---------- Material provided ----------
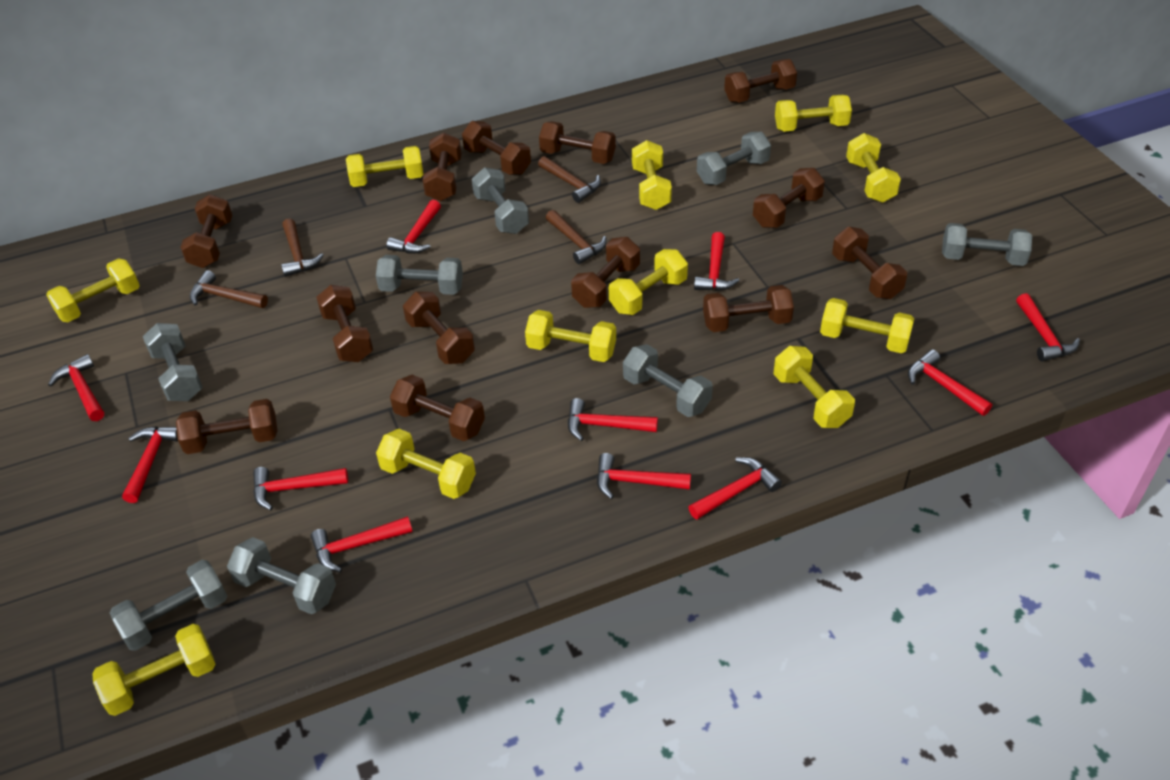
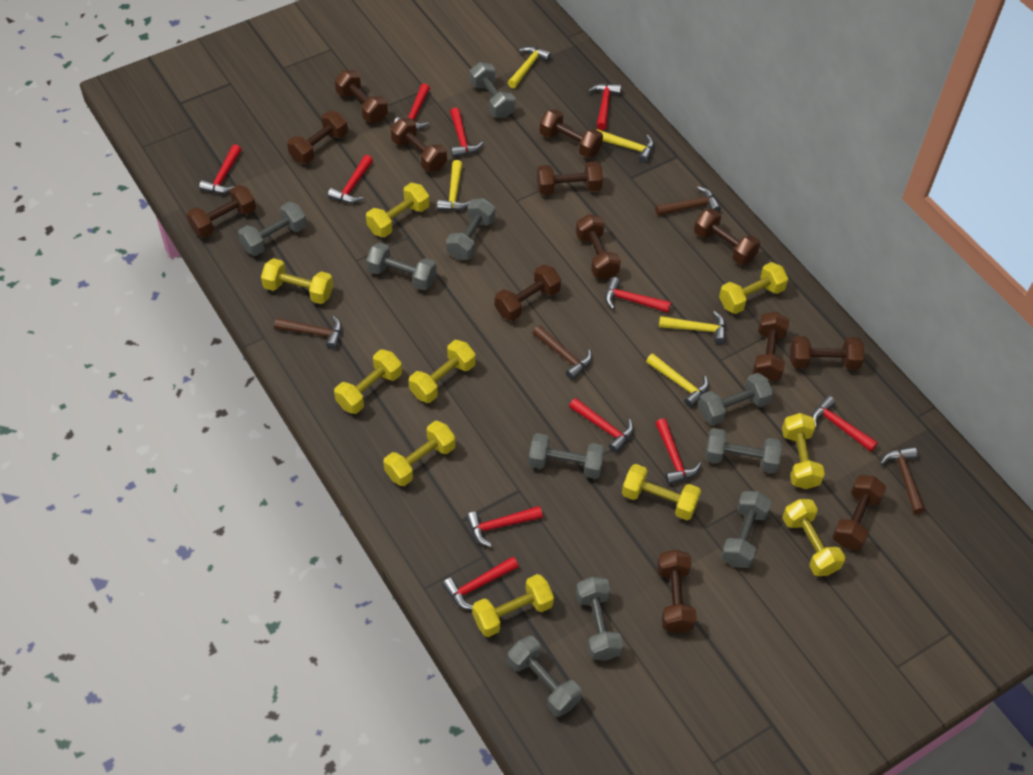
grey dumbbell: 8 -> 10
yellow dumbbell: 11 -> 10
yellow hammer: 0 -> 5

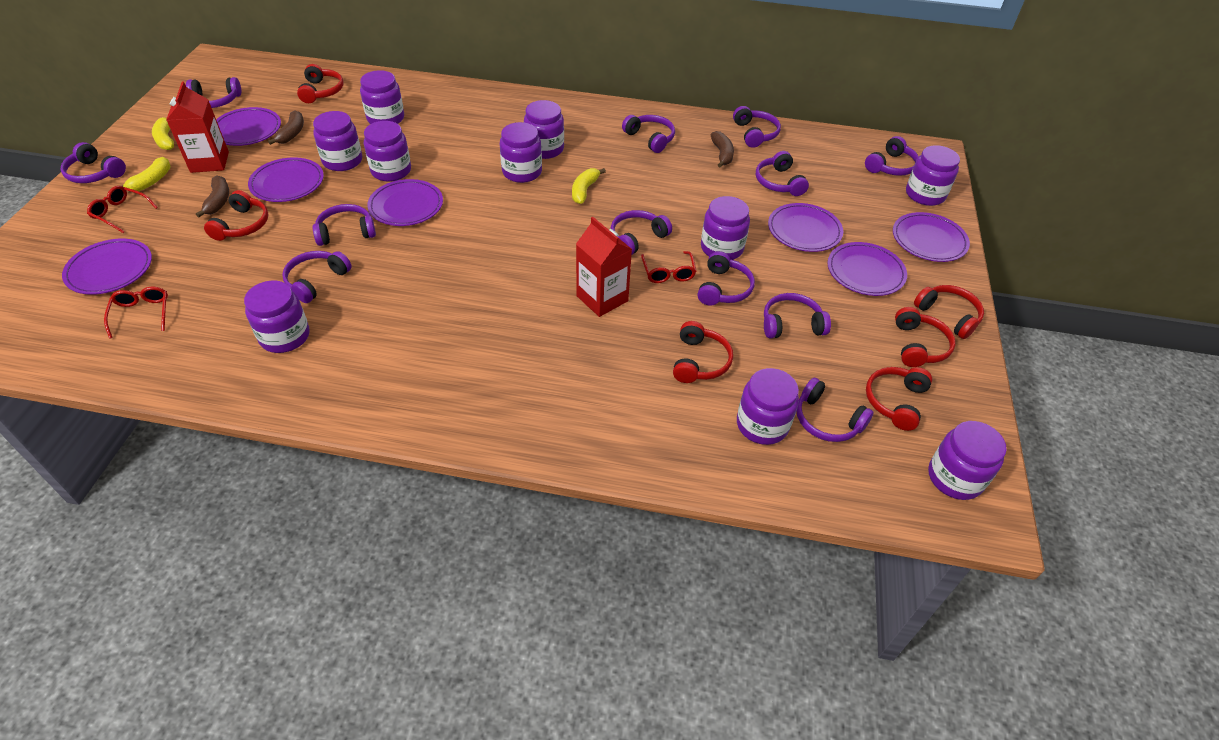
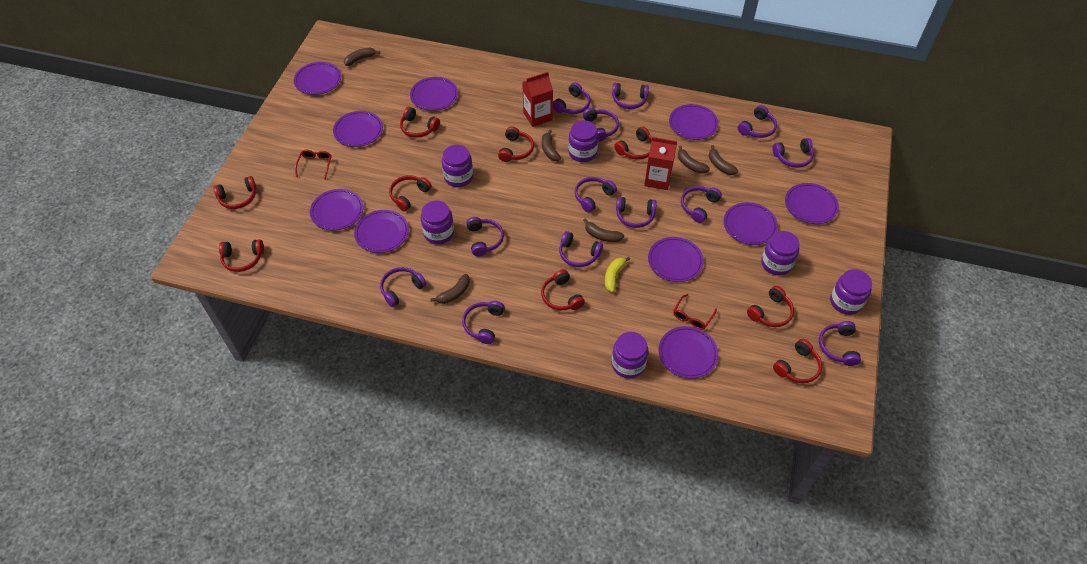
brown banana: 3 -> 6
purple headphones: 12 -> 13
purple jar: 10 -> 6
purple plate: 7 -> 10
red glasses: 3 -> 2
red headphones: 6 -> 9
yellow banana: 3 -> 1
----------
Restate the data word for word, minus any images.

grey dumbbell: 8 -> 10
yellow dumbbell: 11 -> 10
yellow hammer: 0 -> 5

brown banana: 3 -> 6
purple headphones: 12 -> 13
purple jar: 10 -> 6
purple plate: 7 -> 10
red glasses: 3 -> 2
red headphones: 6 -> 9
yellow banana: 3 -> 1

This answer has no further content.